---------- PROVIDED RECORDS

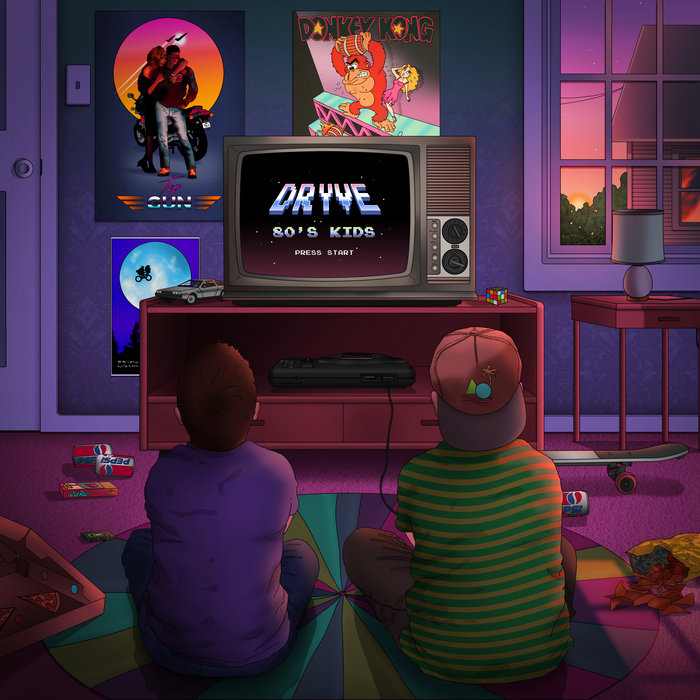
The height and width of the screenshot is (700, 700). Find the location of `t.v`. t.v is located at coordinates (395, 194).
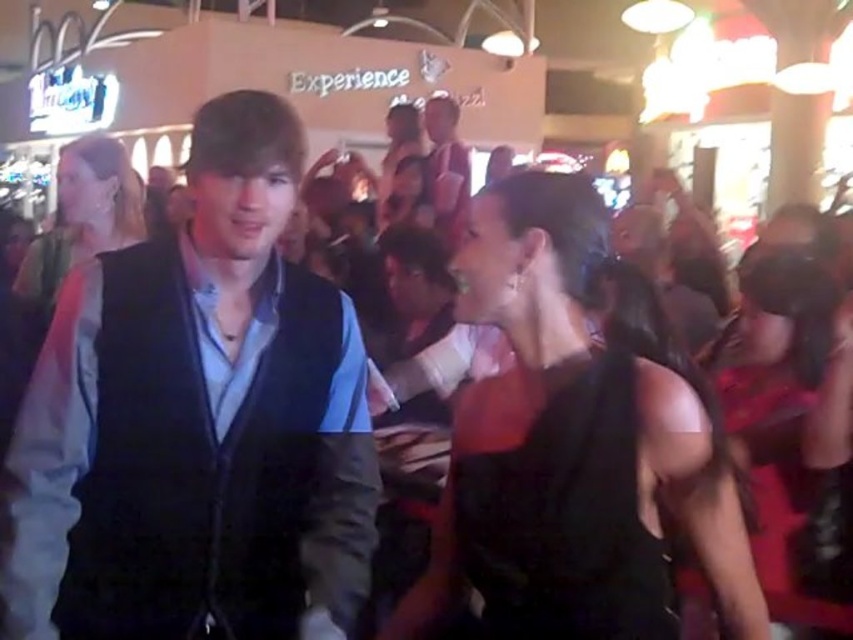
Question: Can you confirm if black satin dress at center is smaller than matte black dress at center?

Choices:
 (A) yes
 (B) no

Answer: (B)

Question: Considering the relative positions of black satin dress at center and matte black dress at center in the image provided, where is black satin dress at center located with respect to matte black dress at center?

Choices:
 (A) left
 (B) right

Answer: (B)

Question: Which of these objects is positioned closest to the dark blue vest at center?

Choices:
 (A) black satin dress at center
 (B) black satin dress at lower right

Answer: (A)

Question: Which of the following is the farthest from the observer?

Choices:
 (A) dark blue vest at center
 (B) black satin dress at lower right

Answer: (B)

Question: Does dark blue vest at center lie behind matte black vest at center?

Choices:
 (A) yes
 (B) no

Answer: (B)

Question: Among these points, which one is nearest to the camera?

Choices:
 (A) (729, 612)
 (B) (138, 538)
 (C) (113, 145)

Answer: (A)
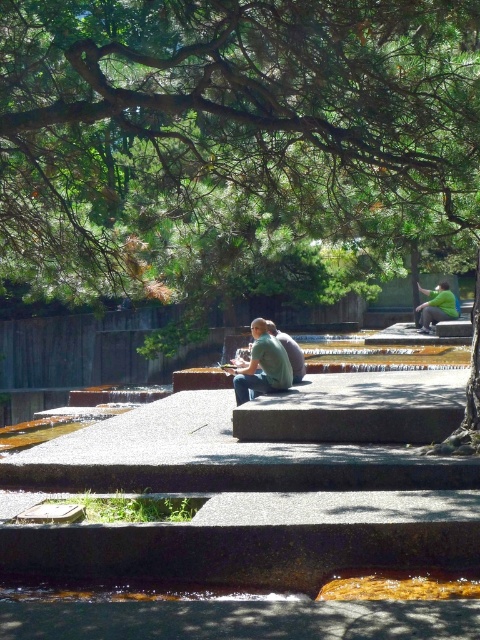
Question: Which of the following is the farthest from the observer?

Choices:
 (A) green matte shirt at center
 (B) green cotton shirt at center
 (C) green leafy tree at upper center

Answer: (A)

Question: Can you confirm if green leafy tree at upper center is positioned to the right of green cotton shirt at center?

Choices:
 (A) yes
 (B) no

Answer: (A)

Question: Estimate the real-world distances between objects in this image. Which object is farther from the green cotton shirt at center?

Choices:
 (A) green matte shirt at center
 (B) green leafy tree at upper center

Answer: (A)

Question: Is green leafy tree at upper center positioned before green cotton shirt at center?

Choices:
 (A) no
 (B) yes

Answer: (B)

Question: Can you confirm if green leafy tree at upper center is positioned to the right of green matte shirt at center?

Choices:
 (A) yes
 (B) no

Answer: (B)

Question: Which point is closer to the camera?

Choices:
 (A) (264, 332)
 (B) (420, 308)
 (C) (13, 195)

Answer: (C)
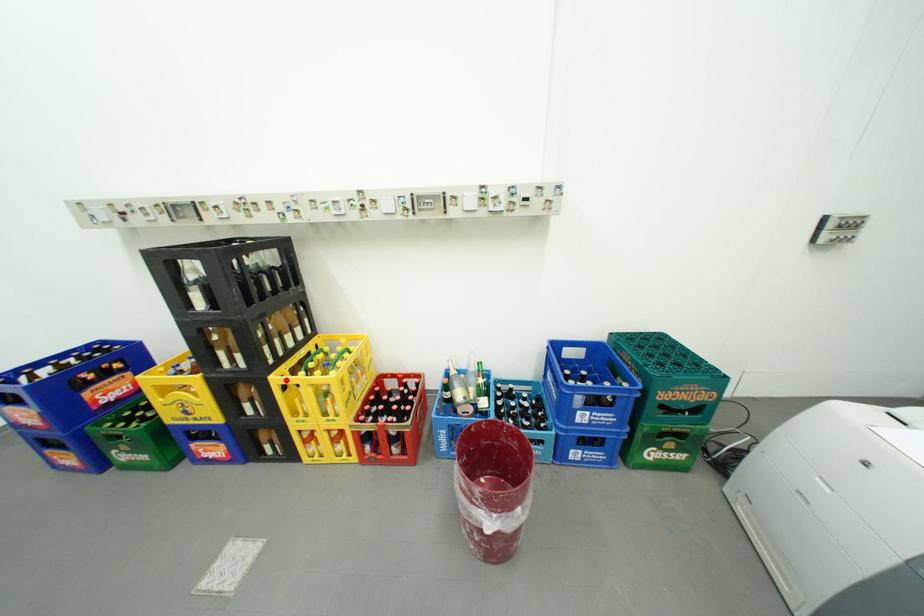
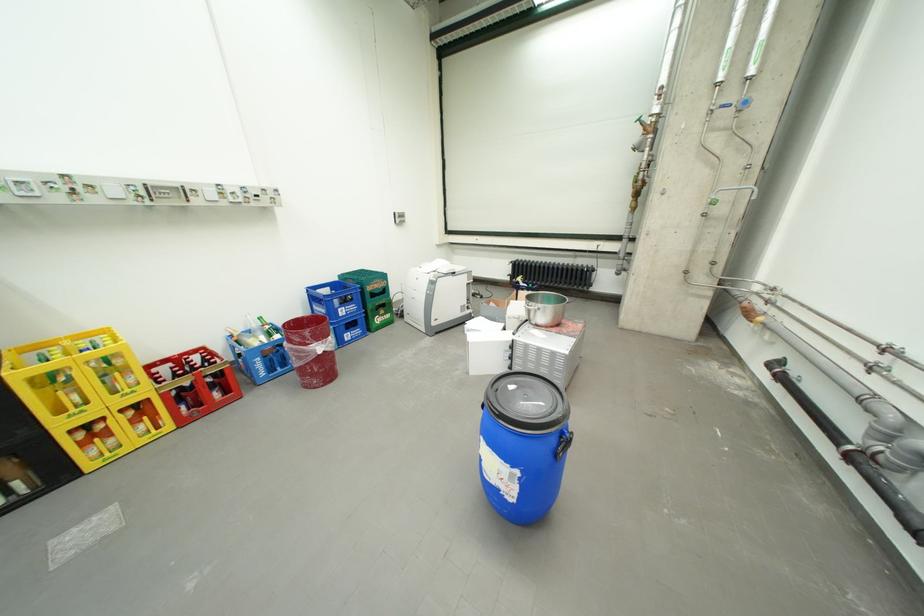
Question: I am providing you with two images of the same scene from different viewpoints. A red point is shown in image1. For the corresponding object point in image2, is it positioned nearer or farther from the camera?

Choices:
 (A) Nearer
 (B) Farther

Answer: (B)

--------------------
---------- PROVIDED RECORDS

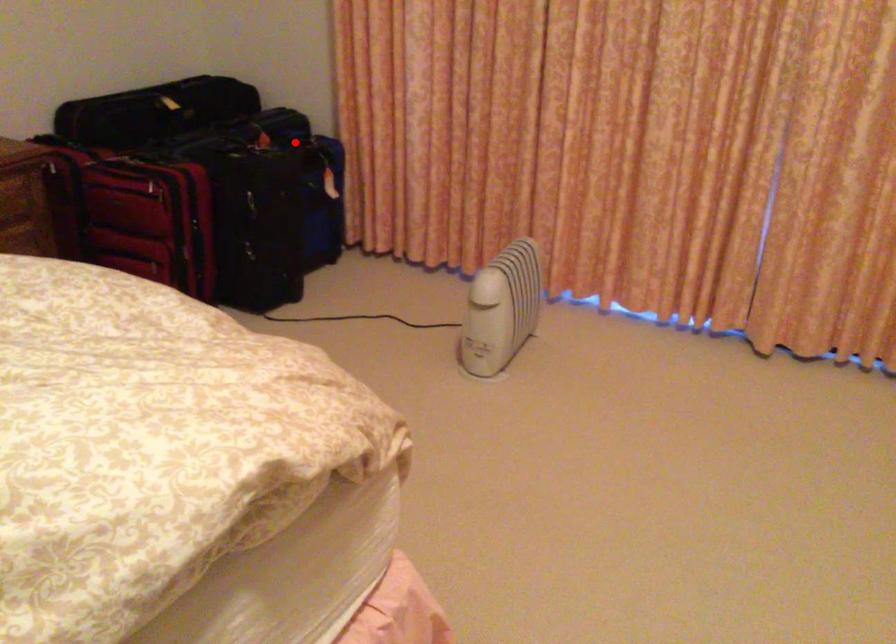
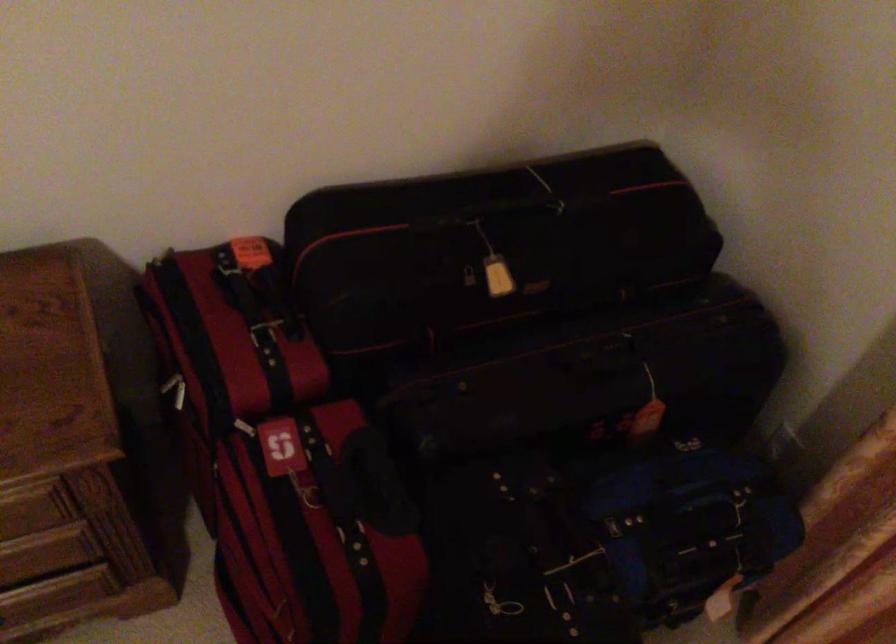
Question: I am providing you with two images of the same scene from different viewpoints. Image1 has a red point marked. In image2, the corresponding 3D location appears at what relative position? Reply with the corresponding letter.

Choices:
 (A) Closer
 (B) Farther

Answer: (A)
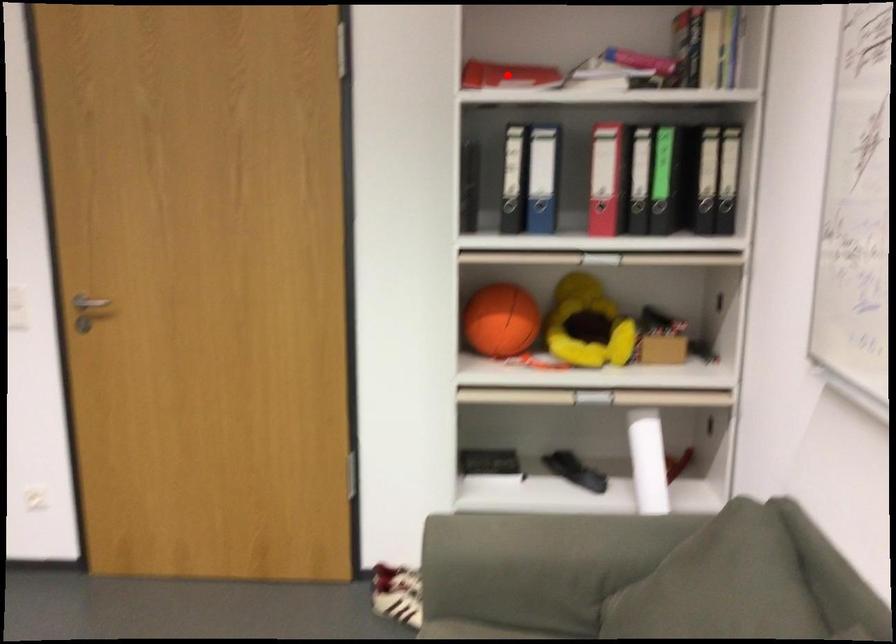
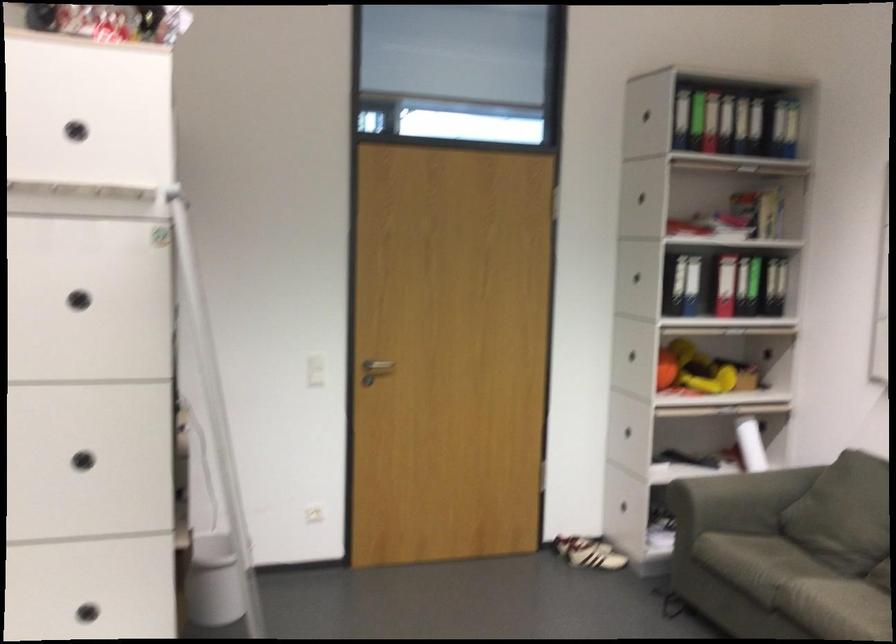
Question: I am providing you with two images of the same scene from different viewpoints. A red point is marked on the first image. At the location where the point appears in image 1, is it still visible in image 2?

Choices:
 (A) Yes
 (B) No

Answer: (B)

--------------------

* DESCRIPTION OF THE TASK
Gather every line of the entries above that contains the string "vest", treating uppercase and lowercase as different.

* YOUR SOLUTION
Question: Which of these objects is positioned closest to the dark blue vest at center?
 (A) dark blue vest at center
Question: Does dark blue vest at center lie behind matte black vest at center?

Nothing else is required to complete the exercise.